(WHAT TO WORK ON)
Copy the records below in full, keeping each word as it is but omitting the pictures.

**** EXERCISE INPUTS ****

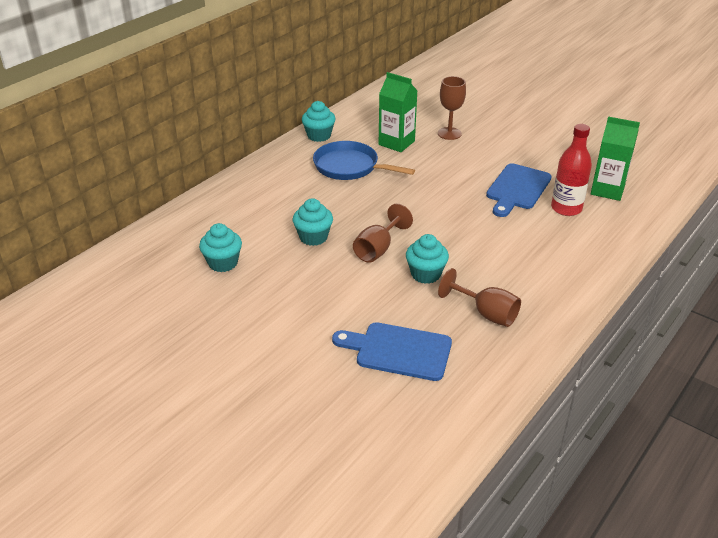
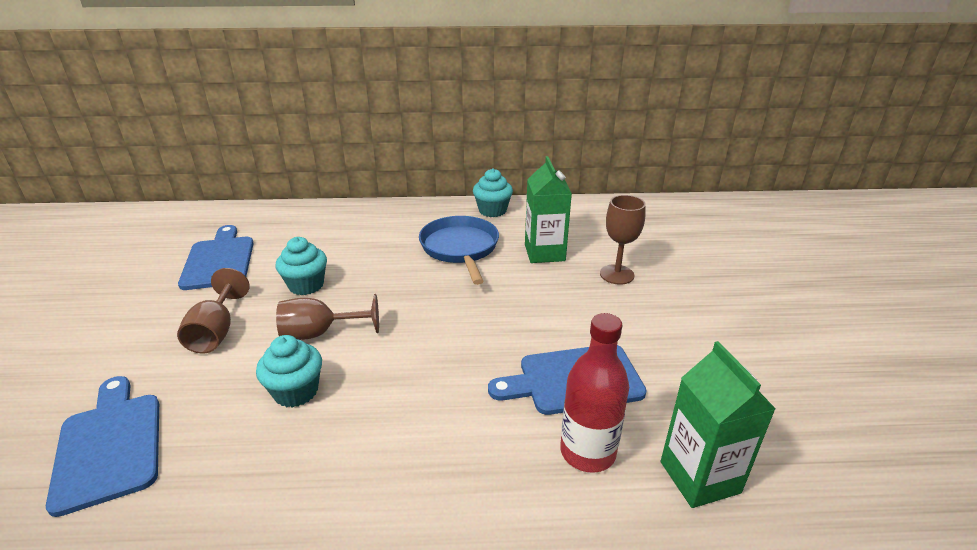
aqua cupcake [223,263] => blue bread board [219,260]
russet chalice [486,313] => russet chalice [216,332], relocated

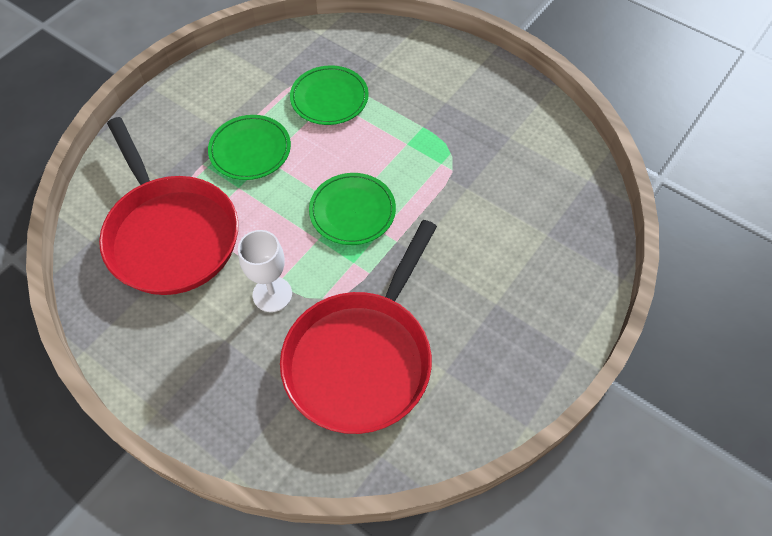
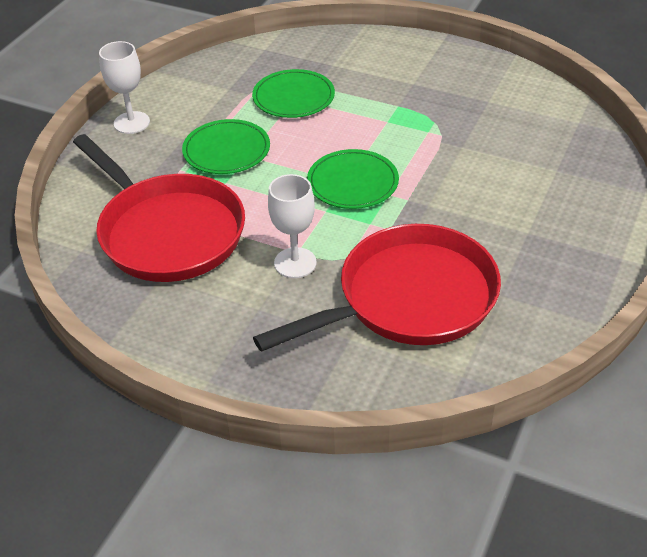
crimson pan [361,358] => crimson pan [409,299], 135 degrees counterclockwise
nothing => snow-white chalice [131,123]

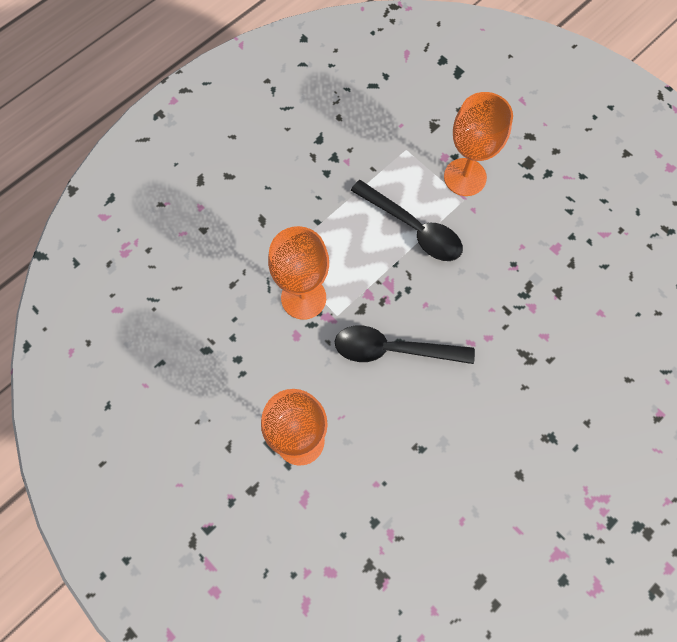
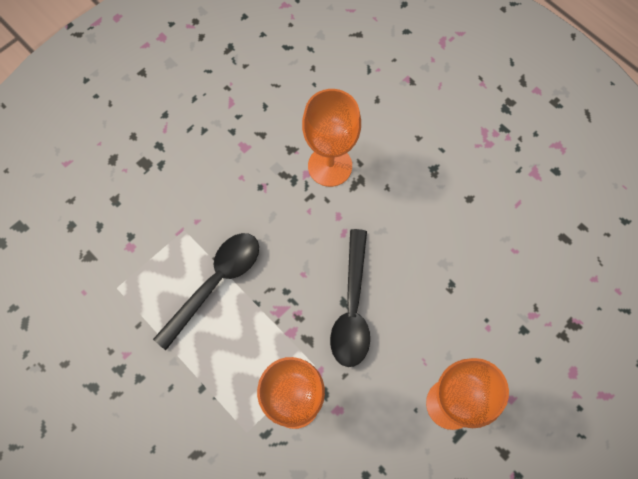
orange-coloured chalice [465,177] => orange-coloured chalice [330,166], relocated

****

(OUTPUT OF THE TASK)
aqua cupcake [223,263] => blue bread board [219,260]
russet chalice [486,313] => russet chalice [216,332], relocated

crimson pan [361,358] => crimson pan [409,299], 135 degrees counterclockwise
nothing => snow-white chalice [131,123]

orange-coloured chalice [465,177] => orange-coloured chalice [330,166], relocated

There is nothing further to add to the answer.